▶ [YOUR ASSIGNMENT] Exclude images and print all the records verbatim.

▶ [GIVEN RECORDS]

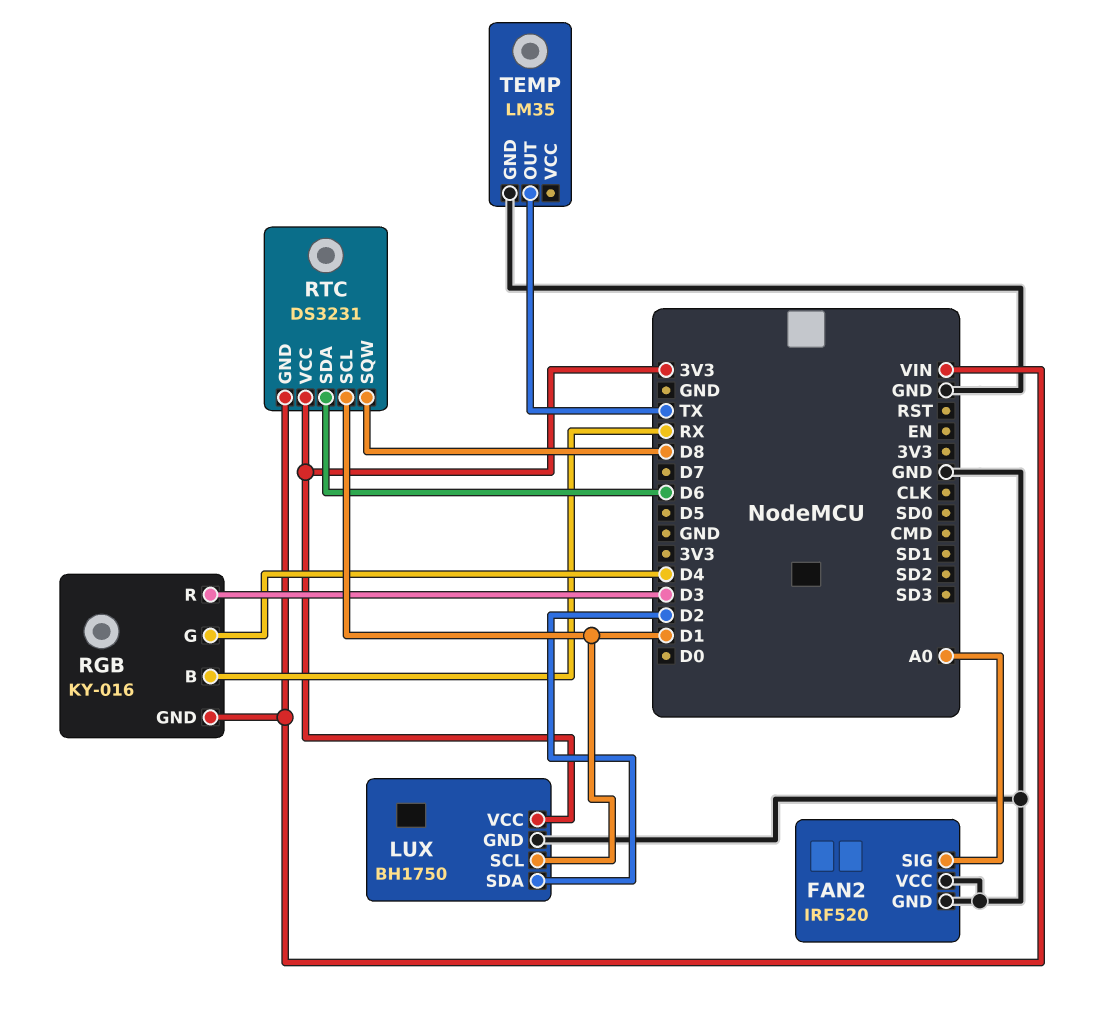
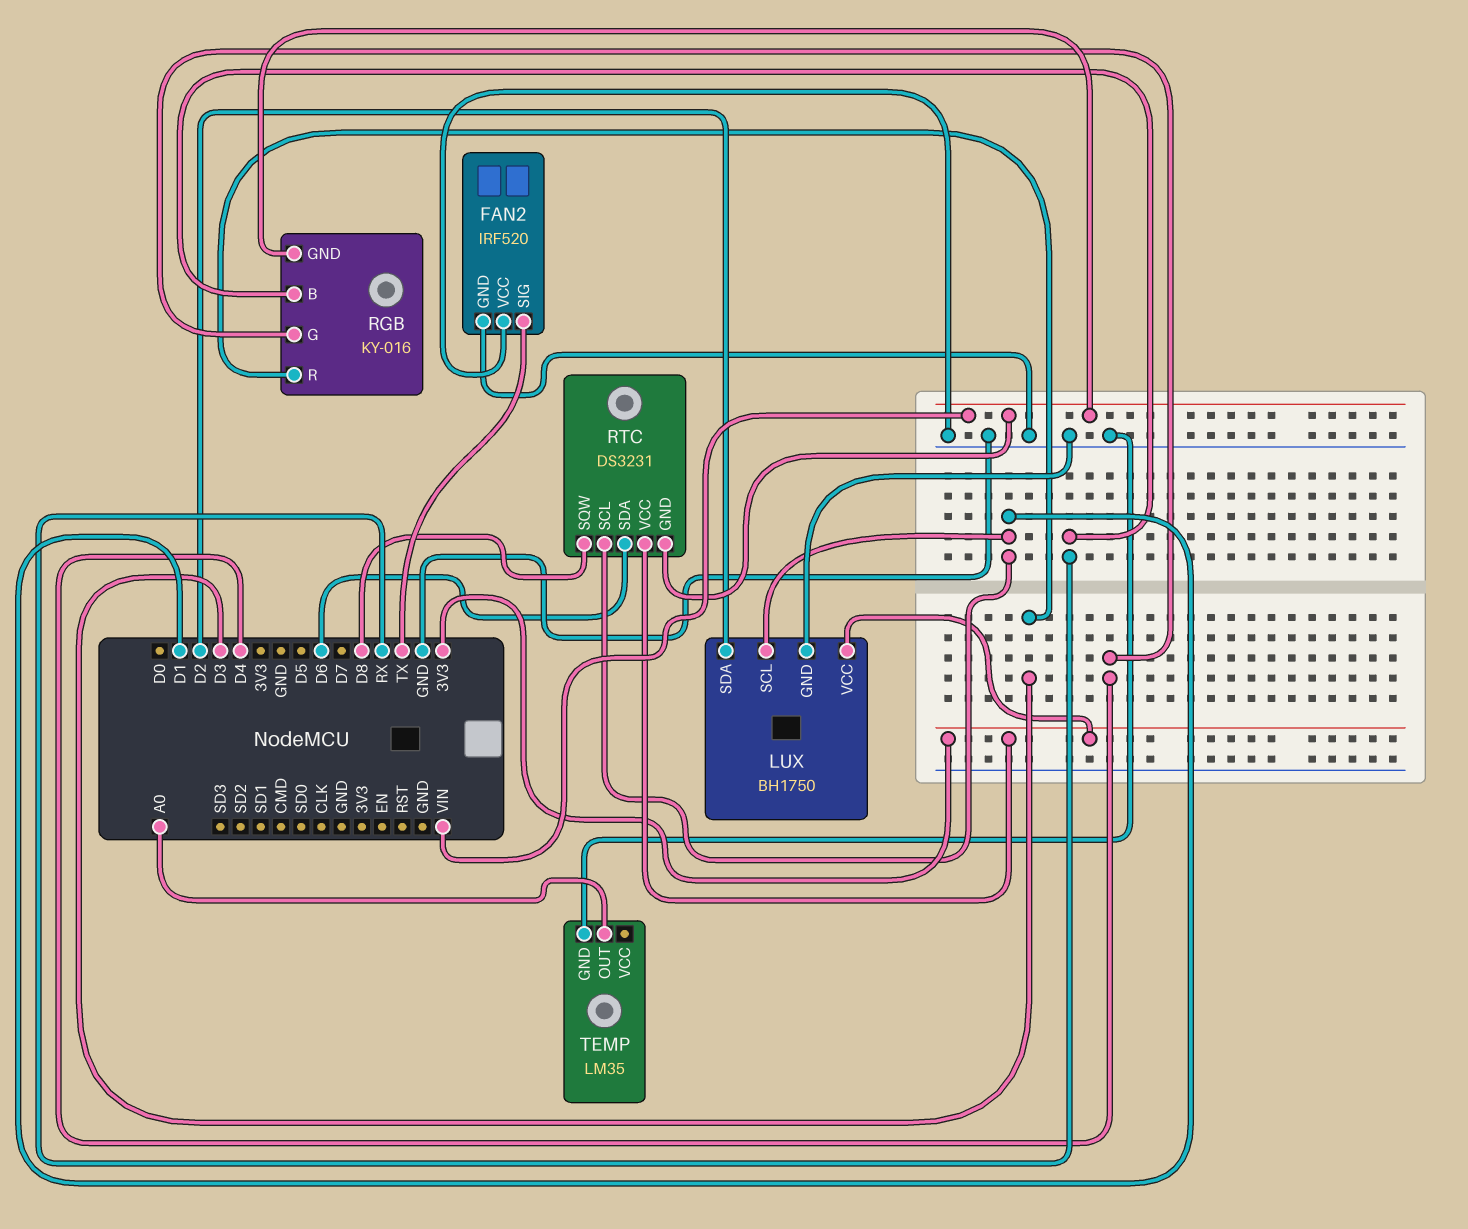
FAN2 pin SIG: A0 -> TX
TEMP pin OUT: TX -> A0

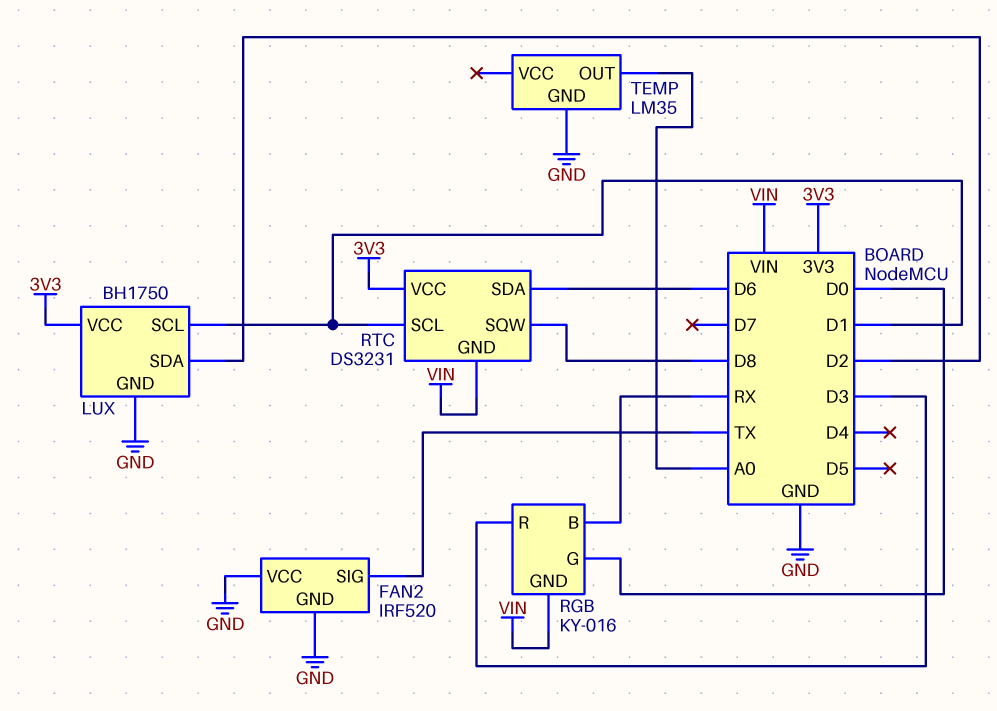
RGB pin G: D4 -> D0

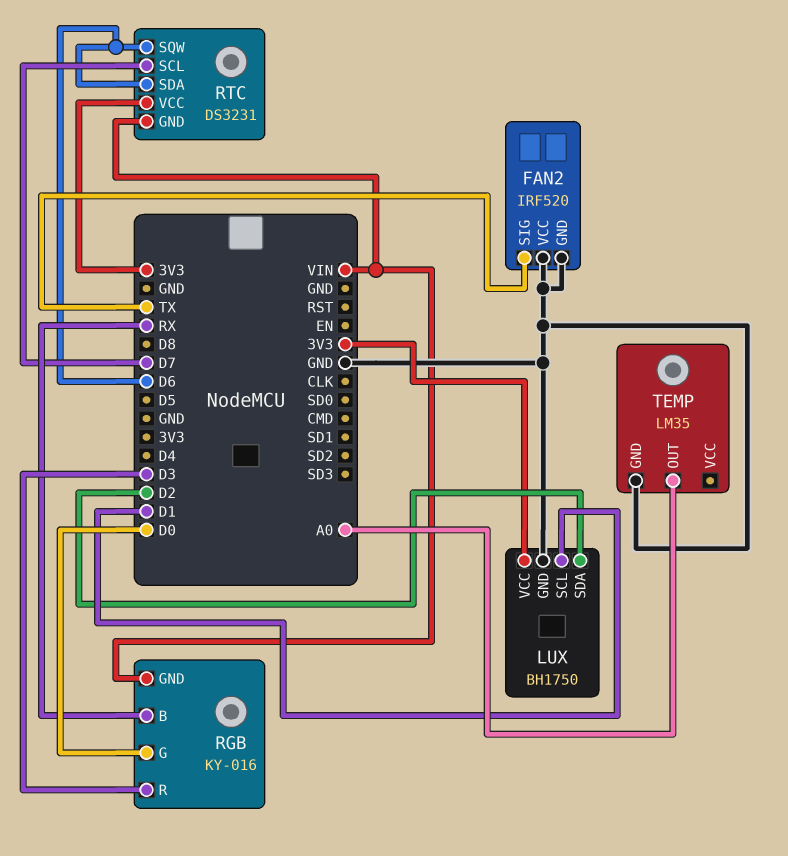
RTC pin SCL: D1 -> D7
RTC pin SQW: D8 -> D6

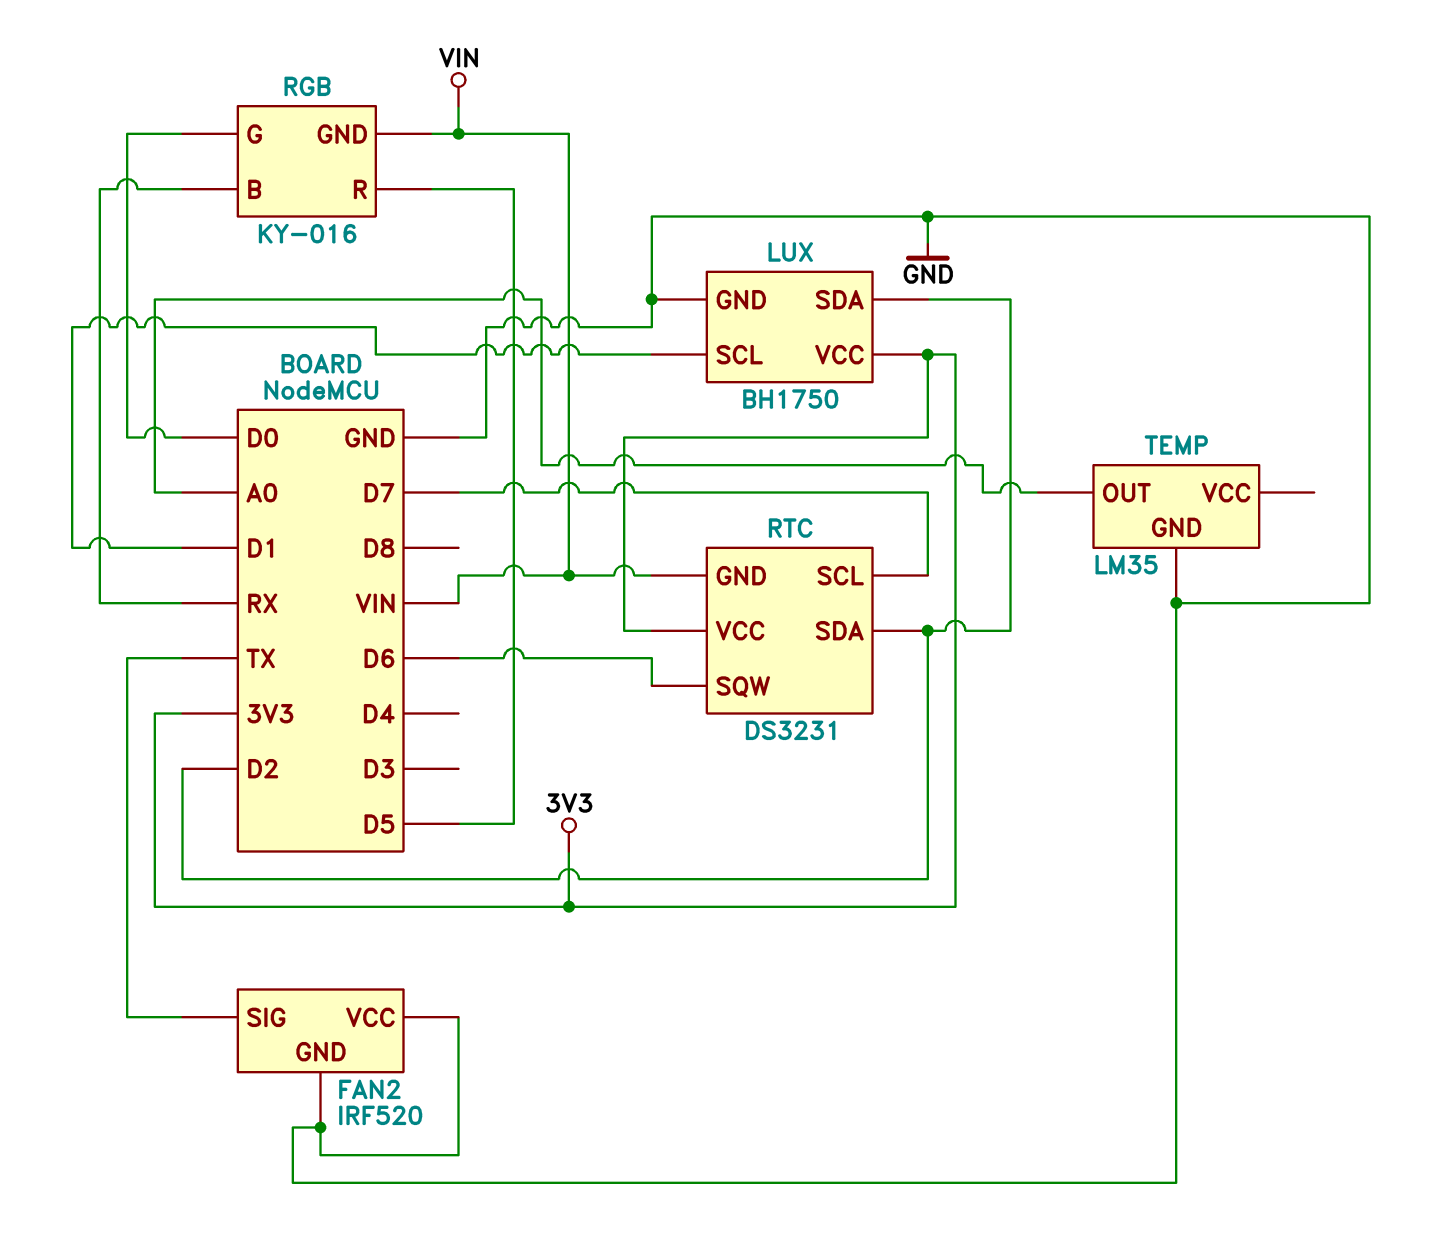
RGB pin R: D3 -> D5
RTC pin SDA: D6 -> D2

▶ [FINISHED EXERCISE]
FAN2 pin SIG: A0 -> TX
TEMP pin OUT: TX -> A0

RGB pin G: D4 -> D0

RTC pin SCL: D1 -> D7
RTC pin SQW: D8 -> D6

RGB pin R: D3 -> D5
RTC pin SDA: D6 -> D2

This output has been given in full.